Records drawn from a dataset
================
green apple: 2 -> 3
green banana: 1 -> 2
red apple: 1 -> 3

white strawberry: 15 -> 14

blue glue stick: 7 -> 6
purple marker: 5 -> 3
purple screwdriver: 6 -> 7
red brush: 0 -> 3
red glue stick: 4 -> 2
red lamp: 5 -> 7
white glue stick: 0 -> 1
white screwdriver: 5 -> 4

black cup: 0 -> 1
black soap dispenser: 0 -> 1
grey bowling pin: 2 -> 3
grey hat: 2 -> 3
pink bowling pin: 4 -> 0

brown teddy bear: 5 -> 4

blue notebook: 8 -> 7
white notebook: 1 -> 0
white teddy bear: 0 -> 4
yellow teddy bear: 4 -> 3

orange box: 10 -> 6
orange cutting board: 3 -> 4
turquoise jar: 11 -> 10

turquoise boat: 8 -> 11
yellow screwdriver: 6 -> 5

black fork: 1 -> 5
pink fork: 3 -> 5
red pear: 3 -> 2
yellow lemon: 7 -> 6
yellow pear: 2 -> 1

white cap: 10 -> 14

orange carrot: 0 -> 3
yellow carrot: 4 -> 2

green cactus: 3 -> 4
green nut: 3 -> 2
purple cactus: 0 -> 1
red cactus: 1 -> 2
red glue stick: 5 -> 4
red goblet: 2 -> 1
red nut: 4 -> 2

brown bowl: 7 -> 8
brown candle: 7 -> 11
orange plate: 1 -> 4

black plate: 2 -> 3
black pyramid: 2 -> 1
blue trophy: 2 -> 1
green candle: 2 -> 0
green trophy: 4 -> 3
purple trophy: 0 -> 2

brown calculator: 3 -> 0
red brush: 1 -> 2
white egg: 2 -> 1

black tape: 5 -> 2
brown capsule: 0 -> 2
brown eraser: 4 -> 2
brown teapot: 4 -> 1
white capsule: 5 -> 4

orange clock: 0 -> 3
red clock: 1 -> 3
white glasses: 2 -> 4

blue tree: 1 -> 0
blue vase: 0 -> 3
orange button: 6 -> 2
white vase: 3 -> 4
================
# [Prompt]
Your answer must be the records above, repeated exactly.

# [Solution to this problem]
green apple: 2 -> 3
green banana: 1 -> 2
red apple: 1 -> 3

white strawberry: 15 -> 14

blue glue stick: 7 -> 6
purple marker: 5 -> 3
purple screwdriver: 6 -> 7
red brush: 0 -> 3
red glue stick: 4 -> 2
red lamp: 5 -> 7
white glue stick: 0 -> 1
white screwdriver: 5 -> 4

black cup: 0 -> 1
black soap dispenser: 0 -> 1
grey bowling pin: 2 -> 3
grey hat: 2 -> 3
pink bowling pin: 4 -> 0

brown teddy bear: 5 -> 4

blue notebook: 8 -> 7
white notebook: 1 -> 0
white teddy bear: 0 -> 4
yellow teddy bear: 4 -> 3

orange box: 10 -> 6
orange cutting board: 3 -> 4
turquoise jar: 11 -> 10

turquoise boat: 8 -> 11
yellow screwdriver: 6 -> 5

black fork: 1 -> 5
pink fork: 3 -> 5
red pear: 3 -> 2
yellow lemon: 7 -> 6
yellow pear: 2 -> 1

white cap: 10 -> 14

orange carrot: 0 -> 3
yellow carrot: 4 -> 2

green cactus: 3 -> 4
green nut: 3 -> 2
purple cactus: 0 -> 1
red cactus: 1 -> 2
red glue stick: 5 -> 4
red goblet: 2 -> 1
red nut: 4 -> 2

brown bowl: 7 -> 8
brown candle: 7 -> 11
orange plate: 1 -> 4

black plate: 2 -> 3
black pyramid: 2 -> 1
blue trophy: 2 -> 1
green candle: 2 -> 0
green trophy: 4 -> 3
purple trophy: 0 -> 2

brown calculator: 3 -> 0
red brush: 1 -> 2
white egg: 2 -> 1

black tape: 5 -> 2
brown capsule: 0 -> 2
brown eraser: 4 -> 2
brown teapot: 4 -> 1
white capsule: 5 -> 4

orange clock: 0 -> 3
red clock: 1 -> 3
white glasses: 2 -> 4

blue tree: 1 -> 0
blue vase: 0 -> 3
orange button: 6 -> 2
white vase: 3 -> 4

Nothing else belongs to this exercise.